_Your assignment_
In the copy, include all of the listing exactly and none of its pictures.

_Exercise data_
____________________

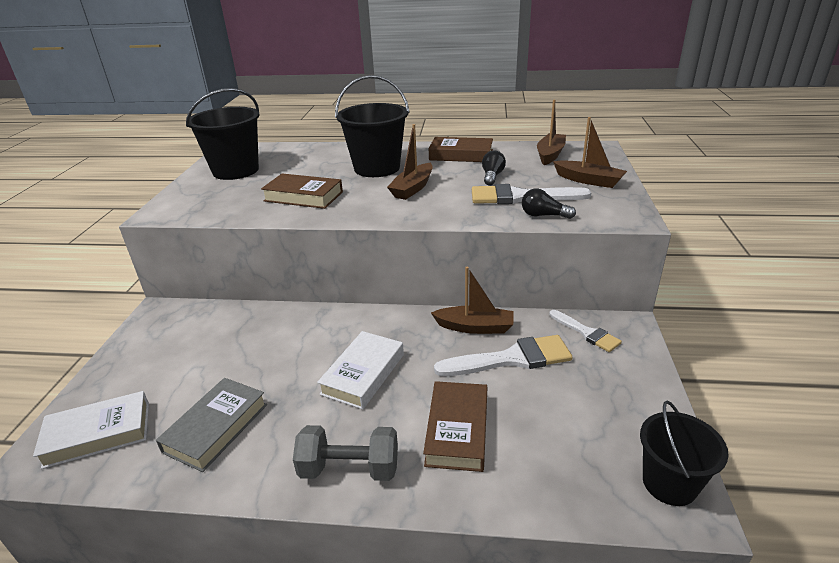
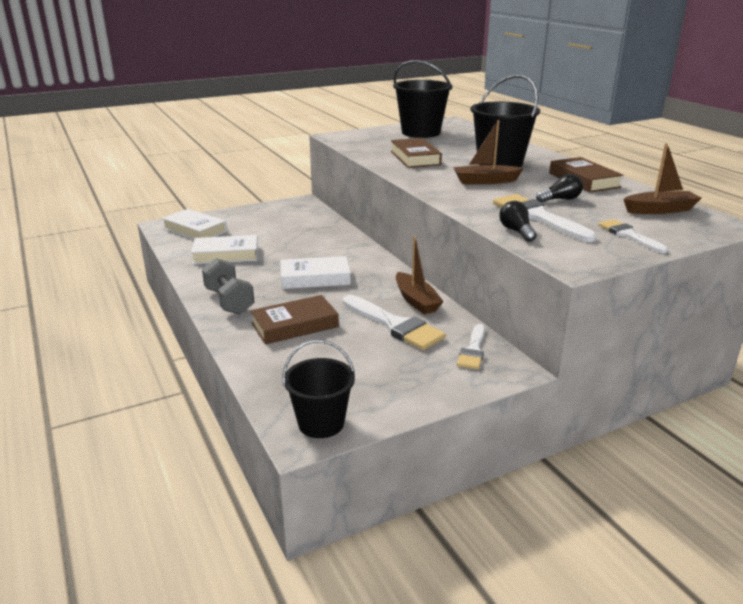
camera: 55 degrees right, 5 degrees down
(216, 428) = (226, 255): grey book -> white book
(588, 180) = (629, 235): brown boat -> white brush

____________________

_Task answer_
camera: 55 degrees right, 5 degrees down
(216, 428) = (226, 255): grey book -> white book
(588, 180) = (629, 235): brown boat -> white brush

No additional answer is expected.